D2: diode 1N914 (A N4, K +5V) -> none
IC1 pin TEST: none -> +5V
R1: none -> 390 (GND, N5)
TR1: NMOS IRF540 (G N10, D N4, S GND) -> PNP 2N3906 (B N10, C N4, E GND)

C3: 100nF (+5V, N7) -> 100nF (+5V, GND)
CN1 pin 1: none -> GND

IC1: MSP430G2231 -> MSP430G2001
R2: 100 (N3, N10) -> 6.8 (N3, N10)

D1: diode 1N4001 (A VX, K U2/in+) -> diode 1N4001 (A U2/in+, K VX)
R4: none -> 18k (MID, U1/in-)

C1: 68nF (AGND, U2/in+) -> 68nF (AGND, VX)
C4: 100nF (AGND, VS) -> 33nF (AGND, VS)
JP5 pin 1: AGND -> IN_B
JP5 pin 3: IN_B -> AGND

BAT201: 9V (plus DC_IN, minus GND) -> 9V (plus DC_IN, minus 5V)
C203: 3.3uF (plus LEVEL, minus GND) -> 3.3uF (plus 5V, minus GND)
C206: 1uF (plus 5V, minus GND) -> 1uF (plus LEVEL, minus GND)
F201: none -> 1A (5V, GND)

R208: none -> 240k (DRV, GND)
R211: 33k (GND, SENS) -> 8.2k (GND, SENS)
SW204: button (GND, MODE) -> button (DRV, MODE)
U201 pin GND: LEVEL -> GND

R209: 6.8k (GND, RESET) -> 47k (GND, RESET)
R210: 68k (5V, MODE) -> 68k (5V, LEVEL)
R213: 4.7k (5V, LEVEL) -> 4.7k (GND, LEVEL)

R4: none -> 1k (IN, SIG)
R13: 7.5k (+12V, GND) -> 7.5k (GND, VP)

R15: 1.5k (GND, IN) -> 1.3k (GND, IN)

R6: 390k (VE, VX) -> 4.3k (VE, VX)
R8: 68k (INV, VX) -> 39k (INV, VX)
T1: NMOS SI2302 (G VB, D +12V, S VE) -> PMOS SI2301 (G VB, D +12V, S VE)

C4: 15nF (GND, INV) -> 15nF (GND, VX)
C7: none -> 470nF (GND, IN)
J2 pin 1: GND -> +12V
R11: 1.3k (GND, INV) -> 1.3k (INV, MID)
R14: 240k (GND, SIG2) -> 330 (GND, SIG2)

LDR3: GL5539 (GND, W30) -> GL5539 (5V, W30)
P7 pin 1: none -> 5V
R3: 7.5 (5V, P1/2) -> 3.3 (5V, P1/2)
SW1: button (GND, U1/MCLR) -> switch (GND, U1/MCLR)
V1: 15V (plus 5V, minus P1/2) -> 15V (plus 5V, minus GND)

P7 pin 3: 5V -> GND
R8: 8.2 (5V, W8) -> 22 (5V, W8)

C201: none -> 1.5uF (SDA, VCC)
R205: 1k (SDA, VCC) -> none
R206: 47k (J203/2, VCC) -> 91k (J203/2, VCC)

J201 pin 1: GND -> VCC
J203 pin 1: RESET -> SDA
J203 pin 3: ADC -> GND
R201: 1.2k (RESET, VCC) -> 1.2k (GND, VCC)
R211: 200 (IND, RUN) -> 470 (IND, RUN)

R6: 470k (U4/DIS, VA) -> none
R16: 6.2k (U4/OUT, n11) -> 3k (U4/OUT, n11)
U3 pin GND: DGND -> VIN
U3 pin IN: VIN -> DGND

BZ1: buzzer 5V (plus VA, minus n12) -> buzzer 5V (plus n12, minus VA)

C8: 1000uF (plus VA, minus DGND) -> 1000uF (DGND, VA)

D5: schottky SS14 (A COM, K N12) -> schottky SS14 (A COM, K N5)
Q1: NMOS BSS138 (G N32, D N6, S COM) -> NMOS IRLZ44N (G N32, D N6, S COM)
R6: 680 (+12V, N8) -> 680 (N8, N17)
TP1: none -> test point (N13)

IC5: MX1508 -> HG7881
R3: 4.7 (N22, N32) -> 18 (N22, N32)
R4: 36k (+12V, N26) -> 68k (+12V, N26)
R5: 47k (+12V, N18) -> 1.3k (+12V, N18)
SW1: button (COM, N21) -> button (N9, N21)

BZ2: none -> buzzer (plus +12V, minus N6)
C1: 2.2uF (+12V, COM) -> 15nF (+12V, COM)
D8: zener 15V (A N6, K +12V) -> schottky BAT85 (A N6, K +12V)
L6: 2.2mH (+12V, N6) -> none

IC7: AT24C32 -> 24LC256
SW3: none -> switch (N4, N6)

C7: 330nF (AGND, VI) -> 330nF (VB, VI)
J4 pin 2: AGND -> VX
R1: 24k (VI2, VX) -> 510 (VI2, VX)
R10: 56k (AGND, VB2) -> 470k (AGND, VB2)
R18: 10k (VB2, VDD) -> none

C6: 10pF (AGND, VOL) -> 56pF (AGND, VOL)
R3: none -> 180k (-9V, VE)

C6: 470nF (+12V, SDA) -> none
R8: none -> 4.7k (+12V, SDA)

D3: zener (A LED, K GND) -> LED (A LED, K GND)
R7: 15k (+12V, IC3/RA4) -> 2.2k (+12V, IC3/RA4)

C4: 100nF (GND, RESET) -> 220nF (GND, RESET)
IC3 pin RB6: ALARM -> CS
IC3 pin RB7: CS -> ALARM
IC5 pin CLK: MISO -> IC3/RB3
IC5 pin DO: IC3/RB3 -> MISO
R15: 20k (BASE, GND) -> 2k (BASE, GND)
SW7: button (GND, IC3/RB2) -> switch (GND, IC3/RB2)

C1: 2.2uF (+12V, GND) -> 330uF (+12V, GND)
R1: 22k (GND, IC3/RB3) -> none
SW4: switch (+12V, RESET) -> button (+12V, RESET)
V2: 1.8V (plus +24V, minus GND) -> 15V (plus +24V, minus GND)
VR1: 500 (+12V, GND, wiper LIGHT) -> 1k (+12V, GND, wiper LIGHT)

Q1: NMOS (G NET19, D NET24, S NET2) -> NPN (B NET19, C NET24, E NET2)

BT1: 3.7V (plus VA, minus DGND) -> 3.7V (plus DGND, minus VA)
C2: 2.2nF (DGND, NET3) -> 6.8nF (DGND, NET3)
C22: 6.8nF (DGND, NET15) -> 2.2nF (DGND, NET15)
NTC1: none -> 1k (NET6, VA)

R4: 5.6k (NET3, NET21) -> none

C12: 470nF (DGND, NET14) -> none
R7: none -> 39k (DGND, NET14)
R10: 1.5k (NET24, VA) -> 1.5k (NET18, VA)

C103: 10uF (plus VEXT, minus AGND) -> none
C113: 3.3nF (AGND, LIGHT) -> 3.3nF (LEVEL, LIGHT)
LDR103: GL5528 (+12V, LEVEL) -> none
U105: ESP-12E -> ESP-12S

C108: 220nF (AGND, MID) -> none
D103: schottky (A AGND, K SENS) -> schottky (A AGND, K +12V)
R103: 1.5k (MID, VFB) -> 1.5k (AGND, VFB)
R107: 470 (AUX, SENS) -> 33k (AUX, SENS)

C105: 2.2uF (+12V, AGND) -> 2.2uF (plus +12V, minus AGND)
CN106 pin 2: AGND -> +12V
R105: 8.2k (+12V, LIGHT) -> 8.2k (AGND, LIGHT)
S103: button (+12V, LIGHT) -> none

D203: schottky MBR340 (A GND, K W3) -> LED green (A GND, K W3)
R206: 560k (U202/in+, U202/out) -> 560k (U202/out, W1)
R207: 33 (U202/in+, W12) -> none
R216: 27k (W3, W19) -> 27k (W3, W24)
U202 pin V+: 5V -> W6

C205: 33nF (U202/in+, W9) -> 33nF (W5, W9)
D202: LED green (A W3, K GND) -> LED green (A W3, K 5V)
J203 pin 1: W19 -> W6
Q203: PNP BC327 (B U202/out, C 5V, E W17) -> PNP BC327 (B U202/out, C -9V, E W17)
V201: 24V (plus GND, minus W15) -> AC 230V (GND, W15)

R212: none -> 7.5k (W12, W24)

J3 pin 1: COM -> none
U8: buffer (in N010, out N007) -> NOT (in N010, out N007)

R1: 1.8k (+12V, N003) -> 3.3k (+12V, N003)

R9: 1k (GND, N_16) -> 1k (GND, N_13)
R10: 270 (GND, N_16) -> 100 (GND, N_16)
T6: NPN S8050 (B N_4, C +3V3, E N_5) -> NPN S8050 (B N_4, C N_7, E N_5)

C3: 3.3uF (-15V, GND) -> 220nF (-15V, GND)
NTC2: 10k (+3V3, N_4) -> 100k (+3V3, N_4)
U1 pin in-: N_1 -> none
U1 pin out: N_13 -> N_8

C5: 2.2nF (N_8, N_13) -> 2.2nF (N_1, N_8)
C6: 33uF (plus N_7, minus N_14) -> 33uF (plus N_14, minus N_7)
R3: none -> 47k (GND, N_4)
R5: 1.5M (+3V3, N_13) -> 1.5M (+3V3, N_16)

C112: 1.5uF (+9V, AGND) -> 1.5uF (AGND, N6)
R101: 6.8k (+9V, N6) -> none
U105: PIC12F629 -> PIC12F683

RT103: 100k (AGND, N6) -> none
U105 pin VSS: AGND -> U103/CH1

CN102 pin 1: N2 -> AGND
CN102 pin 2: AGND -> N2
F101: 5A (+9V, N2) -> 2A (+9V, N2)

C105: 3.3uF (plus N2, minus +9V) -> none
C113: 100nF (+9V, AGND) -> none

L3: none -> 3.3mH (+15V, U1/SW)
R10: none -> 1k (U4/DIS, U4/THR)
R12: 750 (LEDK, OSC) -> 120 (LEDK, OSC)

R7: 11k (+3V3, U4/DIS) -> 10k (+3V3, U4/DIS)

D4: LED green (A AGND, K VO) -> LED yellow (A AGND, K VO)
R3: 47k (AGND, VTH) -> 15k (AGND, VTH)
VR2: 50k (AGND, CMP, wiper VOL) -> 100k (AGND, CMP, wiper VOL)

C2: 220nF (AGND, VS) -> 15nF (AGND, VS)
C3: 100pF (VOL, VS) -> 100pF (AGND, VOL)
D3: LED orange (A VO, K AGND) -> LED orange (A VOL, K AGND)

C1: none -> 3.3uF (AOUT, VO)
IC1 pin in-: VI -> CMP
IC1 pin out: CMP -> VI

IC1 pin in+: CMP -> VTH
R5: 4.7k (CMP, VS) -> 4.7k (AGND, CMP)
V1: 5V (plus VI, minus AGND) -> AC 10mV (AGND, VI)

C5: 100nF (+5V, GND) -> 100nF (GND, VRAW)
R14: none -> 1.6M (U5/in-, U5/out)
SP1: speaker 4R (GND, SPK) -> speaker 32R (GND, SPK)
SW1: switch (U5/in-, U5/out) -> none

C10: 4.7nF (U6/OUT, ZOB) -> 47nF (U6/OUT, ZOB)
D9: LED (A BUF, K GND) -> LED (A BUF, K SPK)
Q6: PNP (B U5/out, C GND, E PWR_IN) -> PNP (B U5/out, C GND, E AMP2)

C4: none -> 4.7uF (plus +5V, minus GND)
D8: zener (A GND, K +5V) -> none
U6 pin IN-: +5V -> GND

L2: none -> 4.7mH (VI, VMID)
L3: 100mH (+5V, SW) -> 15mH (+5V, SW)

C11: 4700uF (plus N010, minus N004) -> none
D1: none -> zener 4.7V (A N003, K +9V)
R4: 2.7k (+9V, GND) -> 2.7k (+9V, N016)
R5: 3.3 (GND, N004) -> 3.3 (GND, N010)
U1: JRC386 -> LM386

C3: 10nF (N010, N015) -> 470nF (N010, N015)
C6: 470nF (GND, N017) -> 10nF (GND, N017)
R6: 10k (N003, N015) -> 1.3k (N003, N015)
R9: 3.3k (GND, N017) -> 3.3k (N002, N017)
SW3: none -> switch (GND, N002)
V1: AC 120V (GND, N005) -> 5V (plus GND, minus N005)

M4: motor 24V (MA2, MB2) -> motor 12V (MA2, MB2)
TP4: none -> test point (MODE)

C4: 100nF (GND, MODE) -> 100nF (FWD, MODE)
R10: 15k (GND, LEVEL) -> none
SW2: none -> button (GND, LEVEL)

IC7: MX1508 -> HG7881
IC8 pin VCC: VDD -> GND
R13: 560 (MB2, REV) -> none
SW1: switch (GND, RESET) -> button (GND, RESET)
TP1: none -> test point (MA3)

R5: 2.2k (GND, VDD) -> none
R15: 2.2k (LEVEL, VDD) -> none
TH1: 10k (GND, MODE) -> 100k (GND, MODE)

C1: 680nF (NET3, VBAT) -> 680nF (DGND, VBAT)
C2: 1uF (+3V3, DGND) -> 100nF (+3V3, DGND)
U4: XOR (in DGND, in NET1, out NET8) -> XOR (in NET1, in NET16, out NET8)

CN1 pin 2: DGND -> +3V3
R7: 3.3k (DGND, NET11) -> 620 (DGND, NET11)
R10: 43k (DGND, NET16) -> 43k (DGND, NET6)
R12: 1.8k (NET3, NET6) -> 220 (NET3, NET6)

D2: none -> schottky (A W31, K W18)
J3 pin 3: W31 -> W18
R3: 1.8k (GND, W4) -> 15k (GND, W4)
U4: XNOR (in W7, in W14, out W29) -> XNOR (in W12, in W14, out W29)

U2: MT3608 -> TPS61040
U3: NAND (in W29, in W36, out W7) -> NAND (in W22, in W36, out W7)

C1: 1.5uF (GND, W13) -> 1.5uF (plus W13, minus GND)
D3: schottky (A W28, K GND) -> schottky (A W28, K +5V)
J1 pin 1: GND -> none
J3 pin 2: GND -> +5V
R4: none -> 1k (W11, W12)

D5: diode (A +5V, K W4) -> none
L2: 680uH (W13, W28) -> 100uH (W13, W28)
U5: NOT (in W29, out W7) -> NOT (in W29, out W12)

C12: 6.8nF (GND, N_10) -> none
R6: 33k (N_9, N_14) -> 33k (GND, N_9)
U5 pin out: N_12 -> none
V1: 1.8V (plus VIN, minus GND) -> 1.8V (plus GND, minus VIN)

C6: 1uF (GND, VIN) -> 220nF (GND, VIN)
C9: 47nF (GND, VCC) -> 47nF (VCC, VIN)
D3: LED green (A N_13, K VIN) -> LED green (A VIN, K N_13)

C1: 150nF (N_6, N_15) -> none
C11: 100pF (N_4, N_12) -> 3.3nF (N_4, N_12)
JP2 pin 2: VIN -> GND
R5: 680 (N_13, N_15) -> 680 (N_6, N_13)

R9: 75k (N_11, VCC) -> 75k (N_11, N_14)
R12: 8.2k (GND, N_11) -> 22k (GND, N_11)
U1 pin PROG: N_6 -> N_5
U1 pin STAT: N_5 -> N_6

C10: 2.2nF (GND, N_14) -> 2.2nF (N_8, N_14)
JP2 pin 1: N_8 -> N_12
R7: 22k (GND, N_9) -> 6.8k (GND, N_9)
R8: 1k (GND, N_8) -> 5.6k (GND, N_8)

* * * * * * *

- What is needed
Your answer must be the lines above from the one containing "M4: motor 24V" to the one containing "R5: 2.2k (GND, VDD) -> none", both included, restated word for word.

- Task response
M4: motor 24V (MA2, MB2) -> motor 12V (MA2, MB2)
TP4: none -> test point (MODE)

C4: 100nF (GND, MODE) -> 100nF (FWD, MODE)
R10: 15k (GND, LEVEL) -> none
SW2: none -> button (GND, LEVEL)

IC7: MX1508 -> HG7881
IC8 pin VCC: VDD -> GND
R13: 560 (MB2, REV) -> none
SW1: switch (GND, RESET) -> button (GND, RESET)
TP1: none -> test point (MA3)

R5: 2.2k (GND, VDD) -> none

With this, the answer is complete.